» **Problem to solve**:
The listing is to be printed word for word, pictures omitted.

» **Information provided**:
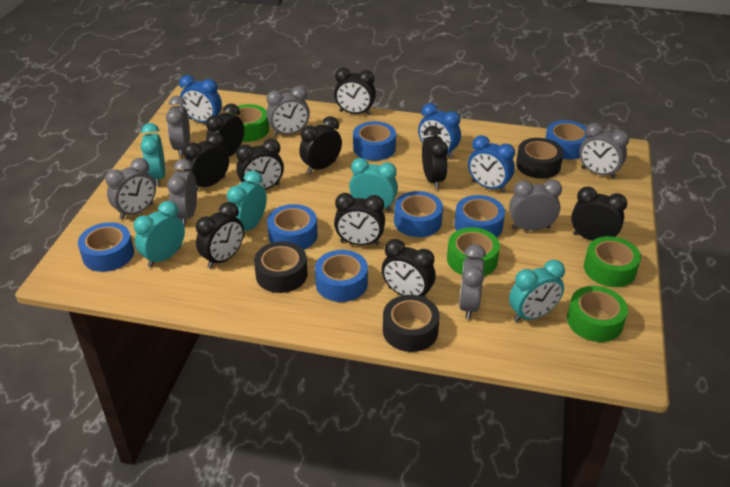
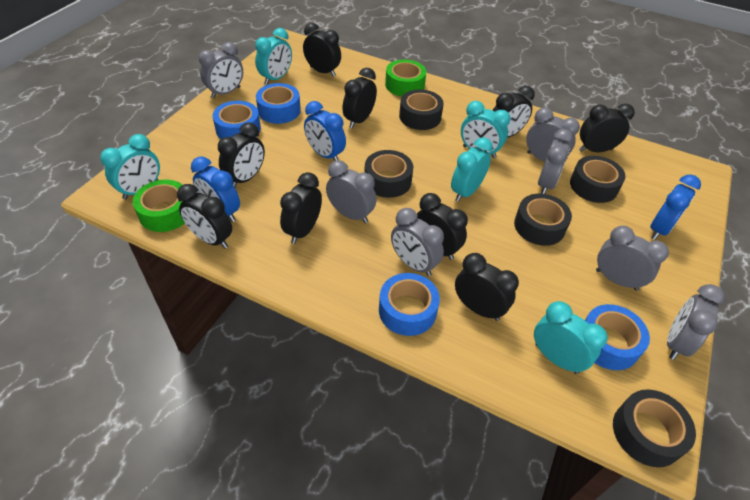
black clock: 10 -> 9
black tape: 3 -> 5
blue tape: 7 -> 4
green tape: 4 -> 2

» **Your solution**:
black clock: 10 -> 9
black tape: 3 -> 5
blue tape: 7 -> 4
green tape: 4 -> 2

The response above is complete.